### Exercise inputs

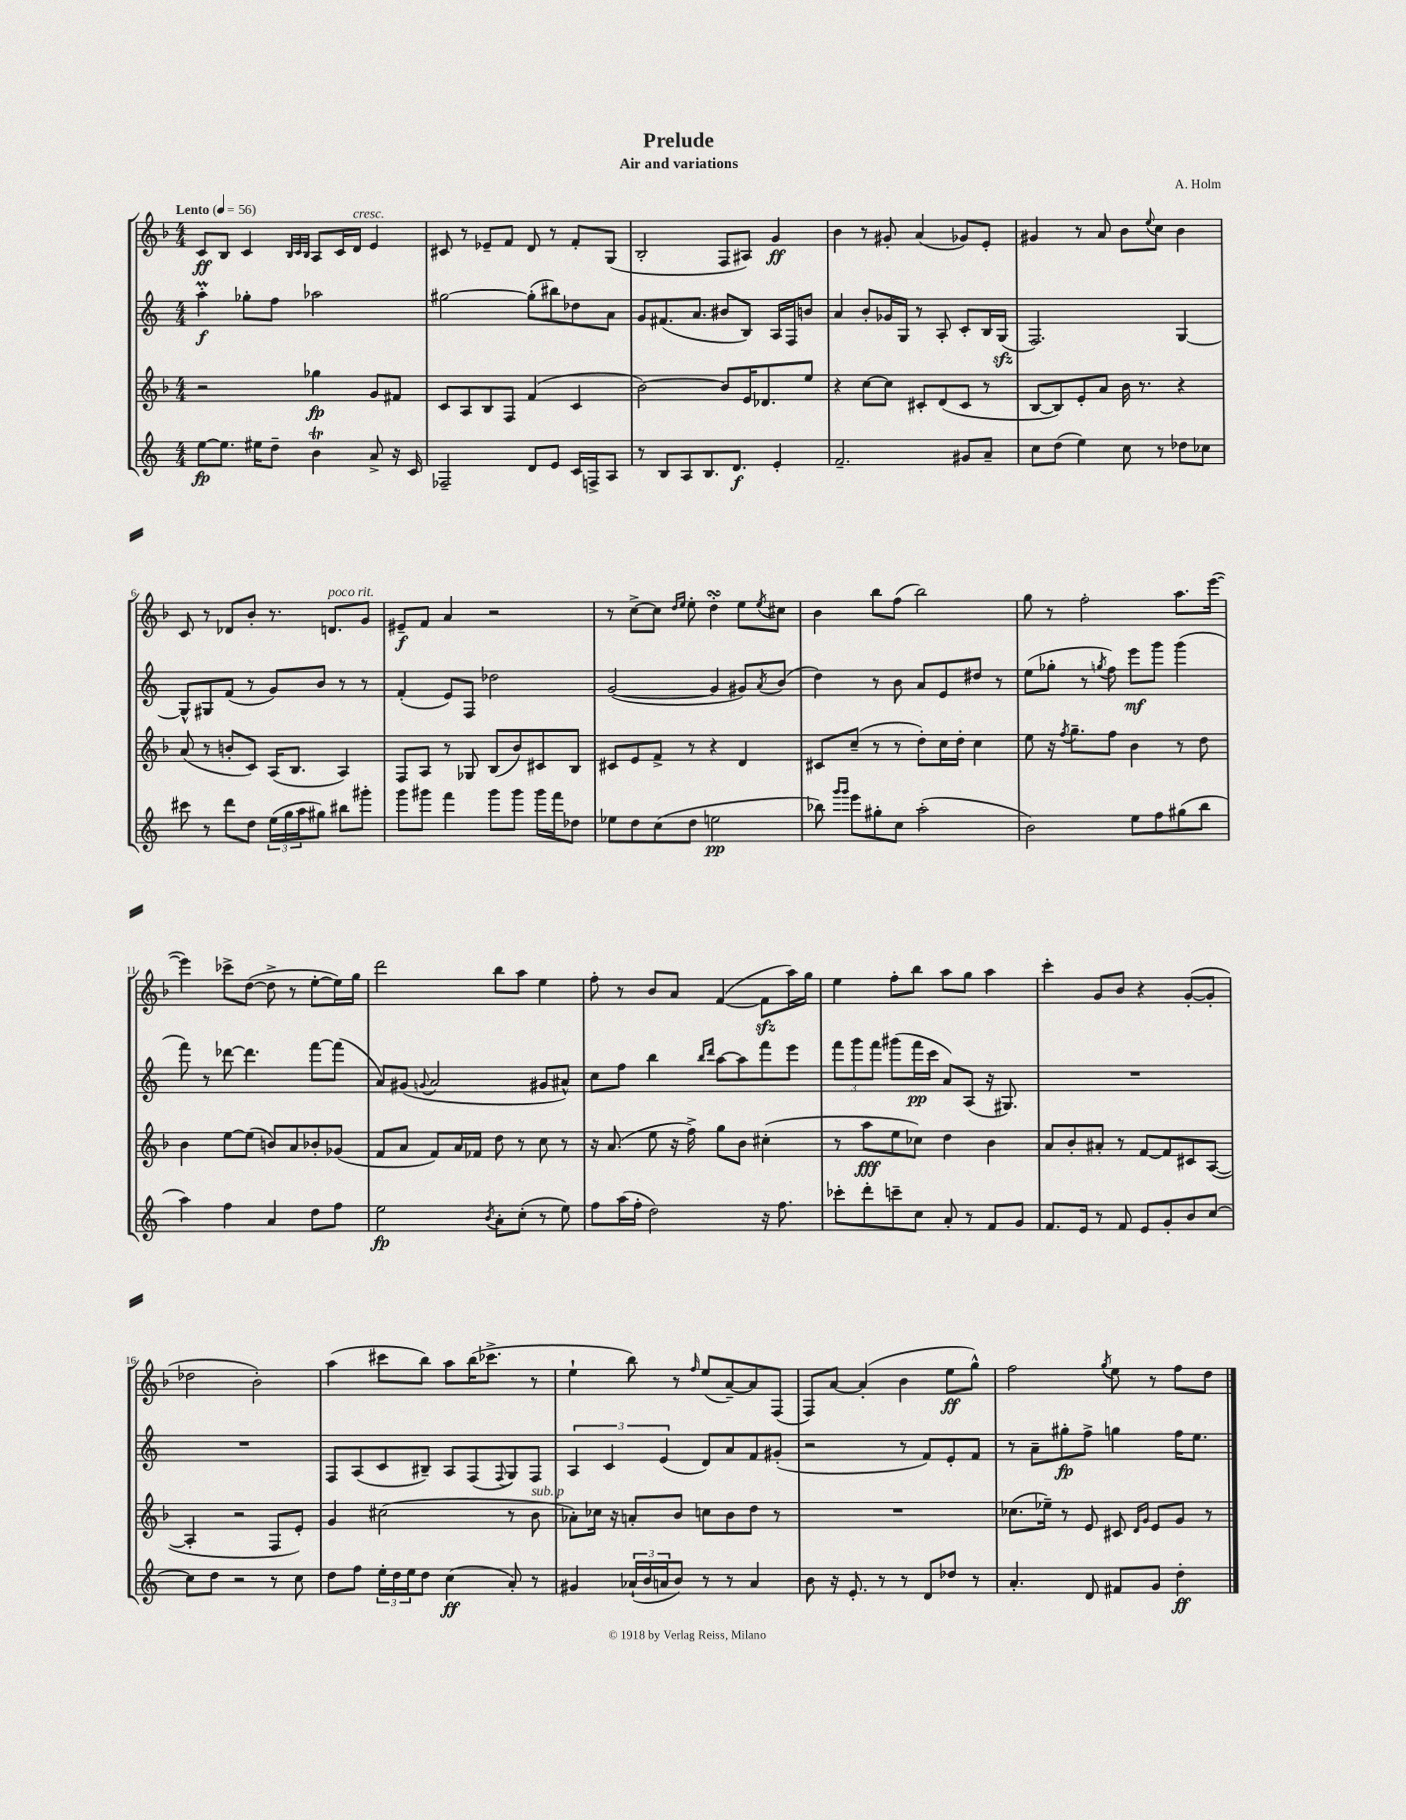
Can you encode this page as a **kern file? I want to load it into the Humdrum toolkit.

**kern	**dynam	**kern	**dynam	**kern	**dynam	**kern	**dynam
*part4	*part4	*part3	*part3	*part2	*part2	*part1	*part1
*staff4	*staff4	*staff3	*staff3	*staff2	*staff2	*staff1	*staff1
*clefG2	*	*clefG2	*	*clefG2	*	*clefG2	*
*k[]	*	*k[b-]	*	*k[]	*	*k[b-]	*
*M4/4	*	*M4/4	*	*M4/4	*	*M4/4	*
*MM56	*	*MM56	*	*MM56	*	*MM56	*
=1	=1	=1	=1	=1	=1	=1	=1
!	!	!	!	!	!	!LO:TX:a:B:t=Lento	!
[8ee\L	fp	2r	.	4aaM'\	f	8c/L	ff
8.ee\J]	.	.	.	.	.	8B-/J	.
.	.	.	.	8gg-X'\L	.	4c/	.
16ee#X\KL	.	.	.	.	.	.	.
8dd~\J	.	.	.	8ff\J	.	.	.
.	.	.	.	.	.	32qqB-/LLL	.
.	.	.	.	.	.	32qqc/	.
.	.	.	.	.	.	32qqB-/JJJ	.
4bt\	.	4gg-X\	fp	2aa-X\	.	8A/L	.
.	.	.	.	.	.	16c/L	.
!	!	!	!	!	!	!LO:TX:a:i:t=cresc.	!
.	.	.	.	.	.	16d/JJ	.
8a^/	.	8g/L	.	.	.	4e/	.
16r	.	8f#X/J	.	.	.	.	.
16c/	.	.	.	.	.	.	.
=2	=2	=2	=2	=2	=2	=2	=2
2F-X~/	.	8c/L	.	[2gg#X\	.	8c#X/	.
.	.	8A/	.	.	.	8r	.
.	.	8B-/	.	.	.	8e-X~/L	.
.	.	8F/J	.	.	.	8f/J	.
8d/L	.	(4f/	.	(8gg#'\L]	.	8d/	.
8e/J	.	.	.	8bb#X\)	.	8r	.
16c/LL	.	4c/	.	8dd-X\	.	8f'/L	.
16Fn^/J	.	.	.	.	.	.	.
8A/J	.	.	.	8a\J	.	(8G/J	.
=3	=3	=3	=3	=3	=3	=3	=3
8r	.	[2b-\)	.	8g/L	.	2B-'/	.
8B/L	.	.	.	(8.f#X/	.	.	.
8A/	.	.	.	.	.	.	.
.	.	.	.	8.a/J	.	.	.
8.B/	.	.	.	.	.	.	.
.	.	8b-/L]	.	8b#X/L	.	8F/L	.
8.d/J	f	.	.	.	.	.	.
.	.	16e/K	.	8B/J)	.	8A#X/J)	.
.	.	8.d-X/	.	.	.	.	.
4e'/	.	.	.	16A/LL	.	4g/	ff
.	.	.	.	16F/J	.	.	.
.	.	8ee/J	.	8bn/J	.	.	.
=4	=4	=4	=4	=4	=4	=4	=4
2.f~/	.	4r	.	4a/	.	4b-\	.
.	.	[8cc\L	.	8b'/L	.	8r	.
.	.	8cc\J]	.	16g-X/L	.	8g#X'/	.
.	.	.	.	16G/JJ	.	.	.
.	.	8c#X'/L	.	8r	.	(4a/	.
.	.	(8d/	.	8A'/	.	.	.
8g#X/L	.	8c#/J	.	8c'/L	.	8g-X/L)	.
8a~/J	.	8r	.	16B/L	.	8e'/J	.
.	.	.	.	(16Gzz/JJ	.	.	.
=5	=5	=5	=5	=5	=5	=5	=5
8cc\L	.	[8B-/L	.	2.F/)	.	4g#X/	.
(8dd\J	.	8B-/])	.	.	.	.	.
4ee\)	.	8e'/	.	.	.	8r	.
.	.	8a/J	.	.	.	8a/	.
8cc\	.	16b-\	.	.	.	8b-\L	.
.	.	8.r	.	.	.	.	.
.	.	.	.	.	.	8qqee/	.
8r	.	.	.	.	.	8cc\J	.
8dd-X\L	.	4r	.	[4G/	.	4b-\	.
8cc-X\J	.	.	.	.	.	.	.
!!LO:LB:g=z
=6	=6	=6	=6	=6	=6	=6	=6
8ccc#X\	.	(8a/	.	8G^^/L]	.	8c/	.
8r	.	8r	.	8G#X/	.	8r	.
8ddd\L	.	8bn'/L	.	(8f/J	.	8d-X/L	.
8dd\J	.	8c/J)	.	8r	.	8b-'/J	.
(24ee\LL	.	(16A/KL	.	8g/L)	.	8.r	.
24gg\	.	.	.	.	.	.	.
.	.	8.B-/J	.	.	.	.	.
24aa\J	.	.	.	.	.	.	.
8gg#X\J)	.	.	.	8b/J	.	.	.
!	!	!	!	!	!	!LO:TX:a:i:t=poco rit.	!
.	.	.	.	.	.	8.dn/L	.
8bb#X\L	.	4A/)	.	8r	.	.	.
8ggg#X'\J	.	.	.	8r	.	8g/J	.
=7	=7	=7	=7	=7	=7	=7	=7
8ggg\L	.	8F/L	.	(4f'/	.	8e#X~/L	f
8ggg#X\J	.	8A/J	.	.	.	8f/J	.
4fff\	.	8r	.	8e/L)	.	4a/	.
.	.	8G-X/	.	8F/J	.	.	.
8ggg#\L	.	(8B-/L	.	2dd-X\	.	2r	.
8ggg#\J	.	8b-/)	.	.	.	.	.
16ggg#\LL	.	8c#X/	.	.	.	.	.
16fff\J	.	.	.	.	.	.	.
8dd-X\J	.	8B-/J	.	.	.	.	.
=8	=8	=8	=8	=8	=8	=8	=8
8ee-X\L	.	8c#X/L	.	([2g/	.	8r	.
8dd\	.	8e/	.	.	.	[8cc^\L	.
(8cc\	.	8f^/J	.	.	.	8cc\J]	.
.	.	.	.	.	.	16qqdd/LL	.
.	.	.	.	.	.	16qqee/JJ	.
8dd\J	.	8r	.	.	.	8ee'\	.
2een\	pp	4r	.	4g/]	.	4ddsSSS'\	.
.	.	4d/	.	8g#X/L)	.	8ee\L	.
.	.	.	.	8qa/	.	8qee/	.
.	.	.	.	(8b/J	.	8cc#X\J	.
=9	=9	=9	=9	=9	=9	=9	=9
8bb-X\)	.	8c#X/L	.	4dd\)	.	4b-\	.
16qqggg/LL	.	.	.	.	.	.	.
16qqggg/JJ	.	.	.	.	.	.	.
8eee\L	.	(8cc~/J	.	.	.	.	.
8gg#X'\	.	8r	.	8r	.	8bb-\L	.
8cc\J	.	8r	.	8b\	.	(8ff\J	.
(2aa'\	.	8dd'\L)	.	8a/L	.	2bb-\)	.
.	.	16cc\L	.	8e/	.	.	.
.	.	16dd'\JJ	.	.	.	.	.
.	.	4cc\	.	8dd#X/J	.	.	.
.	.	.	.	8r	.	.	.
=10	=10	=10	=10	=10	=10	=10	=10
2b\)	.	8ee\	.	(8ee\L	.	8gg\	.
.	.	16r	.	8gg-X'\J	.	8r	.
.	.	8qff/	.	.	.	.	.
.	.	8.gg~\L	.	.	.	.	.
.	.	.	.	8r	.	2ff'\	.
.	.	.	.	8qggn/	.	.	.
.	.	8ff\J	.	8ff\)	.	.	.
8ee\L	.	4b-\	.	8eee\L	mf	.	.
8ff\	.	.	.	8ggg\J	.	.	.
(8gg#X\	.	8r	.	(4ggg\	.	8.aa\L	.
8bb\J	.	8dd\	.	.	.	.	.
.	.	.	.	.	.	([16eee\Jk	.
!!LO:LB:g=z
=11	=11	=11	=11	=11	=11	=11	=11
4aa\)	.	4b-\	.	8fff\)	.	4eee\])	.
.	.	.	.	8r	.	.	.
4ff\	.	[8ee\L	.	[8ddd-X\	.	8ccc-X^\L	.
.	.	(8ee\J]	.	4.ddd-\]	.	([8dd\J	.
4a/	.	8bn/L)	.	.	.	8dd^\]	.
.	.	8a/	.	.	.	8r	.
8dd\L	.	8b-X'/	.	[8fff\L	.	[8ee'\L	.
8ff\J	.	(8g-X/J	.	(8fff\J]	.	16ee\L])	.
.	.	.	.	.	.	16gg\JJ	.
=12	=12	=12	=12	=12	=12	=12	=12
2ee\	fp	8f/L	.	8a/L)	.	2ddd\	.
.	.	8a/J	.	(8g#X/J	.	.	.
.	.	.	.	8qqgn/	.	.	.
.	.	8f/L)	.	2a/	.	.	.
.	.	16a/L	.	.	.	.	.
.	.	16f-X/JJ	.	.	.	.	.
8qb/	.	.	.	.	.	.	.
8a'\L	.	8dd\	.	.	.	8bb-\L	.
(8cc'\J	.	8r	.	.	.	8aa\J	.
8r	.	8cc\	.	8g#X/L	.	4ee\	.
8ee\)	.	8r	.	8a#X^^/J)	.	.	.
=13	=13	=13	=13	=13	=13	=13	=13
8ff\L	.	16r	.	8cc\L	.	8ff'\	.
.	.	(8.a/	.	.	.	.	.
(16aa\L	.	.	.	8ff\J	.	8r	.
16ff'\JJ	.	.	.	.	.	.	.
2dd\)	.	8ee\	.	4bb\	.	8b-/L	.
.	.	16r	.	.	.	8a/J	.
.	.	16ff^\)	.	.	.	.	.
.	.	.	.	16qqbb/LL	.	.	.
.	.	.	.	16qqddd/JJ	.	.	.
.	.	8gg\L	.	[8aa\L	.	([4f/	.
.	.	8b-\J	.	8aa\]	.	.	.
16r	.	(4cc#X'\	.	8fff\	.	8fzz\L]	.
8.ff\	.	.	.	.	.	.	.
.	.	.	.	8eee\J	.	16aa\L)	.
.	.	.	.	.	.	16gg\JJ	.
=14	=14	=14	=14	=14	=14	=14	=14
8ccc-X'\L	.	8r	.	12fff\L	.	4ee\	.
.	.	.	.	12ggg\	.	.	.
8ddd'\	.	8aa\L	fff	.	.	.	.
.	.	.	.	12fff\J	.	.	.
8cccn~\	.	8ee\	.	(8ggg#X\L	.	8ff'\L	.
8cc\J	.	8cc-X\J)	.	16fff\L	pp	8bb-\J	.
.	.	.	.	16ccc\JJ	.	.	.
8a'/	.	4dd\	.	8a/L)	.	8aa\L	.
8r	.	.	.	(8A/J	.	8gg\J	.
8f/L	.	4b-\	.	16r	.	4aa\	.
.	.	.	.	8.G#X/)	.	.	.
8g/J	.	.	.	.	.	.	.
=15	=15	=15	=15	=15	=15	=15	=15
8.f/L	.	8a/L	.	1r	.	4ccc'\	.
.	.	8b-'/	.	.	.	.	.
16e/Jk	.	.	.	.	.	.	.
8r	.	8a#X'/J	.	.	.	8g/L	.
8f/	.	8r	.	.	.	8b-/J	.
8e/L	.	[8f/L	.	.	.	4r	.
8g'/	.	8f/]	.	.	.	.	.
8b/	.	8c#X/	.	.	.	([8g'/L	.
[8cc/J	.	([8A/J	.	.	.	8g'/J]	.
!!LO:LB:g=z
=16	=16	=16	=16	=16	=16	=16	=16
8cc\L]	.	4A'/]	.	1r	.	2dd-X\	.
8dd\J	.	.	.	.	.	.	.
2r	.	2r	.	.	.	.	.
.	.	.	.	.	.	2b-'\)	.
8r	.	8F/L	.	.	.	.	.
8cc\	.	8e'/J)	.	.	.	.	.
=17	=17	=17	=17	=17	=17	=17	=17
8dd\L	.	4g/	.	8F/L	.	(4aa\	.
8ff\J	.	.	.	(8A/	.	.	.
24ee'\LL	.	(2cc#X\	.	8c/	.	8ccc#X\L	.
24dd\	.	.	.	.	.	.	.
24ee\J	.	.	.	.	.	.	.
8dd\J	.	.	.	8B#X~/J)	.	8bb-\J)	.
(4cc\	ff	.	.	8A/L	.	8aa\L	.
.	.	.	.	(8F/	.	(16bb-\K	.
.	.	.	.	.	.	8.ccc-X^\J	.
.	.	.	.	8qqF/	.	.	.
8a'/)	.	8r	.	8G/)	.	.	.
!	!	!LO:TX:a:i:t=sub. p	!	!	!	!	!
8r	.	8b-\	.	8F/J	.	8r	.
=18	=18	=18	=18	=18	=18	=18	=18
4g#X/	.	8a-X'\L)	.	6A/	.	4ee`\	.
.	.	16cc-X\Jk	.	.	.	.	.
.	.	.	.	6c/	.	.	.
.	.	16r	.	.	.	.	.
(24a-X`/LL	.	8an'/L	.	.	.	8bb-\)	.
24b/	.	.	.	.	.	.	.
24an/J	.	.	.	(6e/	.	.	.
8b/J)	.	8b-/J	.	.	.	8r	.
.	.	.	.	.	.	16qqff/	.
8r	.	8ccn\L	.	8d/L)	.	(8ee/L	.
8r	.	8b-\	.	8a/	.	[8a~/)	.
4a/	.	8dd\J	.	8f/	.	8a/]	.
.	.	8r	.	(8g#X'/J	.	(8F/J	.
=19	=19	=19	=19	=19	=19	=19	=19
8b\	.	1r	.	2r	.	8F/L)	.
16r	.	.	.	.	.	[8a/J	.
8.e'/	.	.	.	.	.	.	.
.	.	.	.	.	.	(4a'/]	.
8r	.	.	.	.	.	.	.
8r	.	.	.	8r	.	4b-\	.
8d/L	.	.	.	8f/L)	.	.	.
8dd-X/J	.	.	.	8e'/	.	8ee\L	ff
8r	.	.	.	8f/J	.	8gg^^\J)	.
=20	=20	=20	=20	=20	=20	=20	=20
4.a'/	.	(8.cc-X\L	.	8r	.	2ff\	.
.	.	.	.	8a~\L	.	.	.
.	.	16ee-X~\Jk)	.	.	.	.	.
.	.	8r	.	8gg#X'\	fp	.	.
8d/	.	8e/	.	8ff^\J	.	.	.
.	.	.	.	.	.	8qgg/	.
8f#X/L	.	8c#X/	.	4ggn\	.	8ee\	.
.	.	16qqd/LL	.	.	.	.	.
.	.	16qqg/JJ	.	.	.	.	.
8g/J	.	8e/L	.	.	.	8r	.
4dd'\	ff	8g/J	.	16ff\KL	.	8ff\L	.
.	.	.	.	8.ee\J	.	.	.
.	.	8r	.	.	.	8dd\J	.
==	==	==	==	==	==	==	==
*-	*-	*-	*-	*-	*-	*-	*-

### Work to do
Which lines in the data above contain the string "kern", with case counting? Copy each of those lines.

### Completed task
Can you encode this page as a **kern file? I want to load it into the Humdrum toolkit.
**kern	**dynam	**kern	**dynam	**kern	**dynam	**kern	**dynam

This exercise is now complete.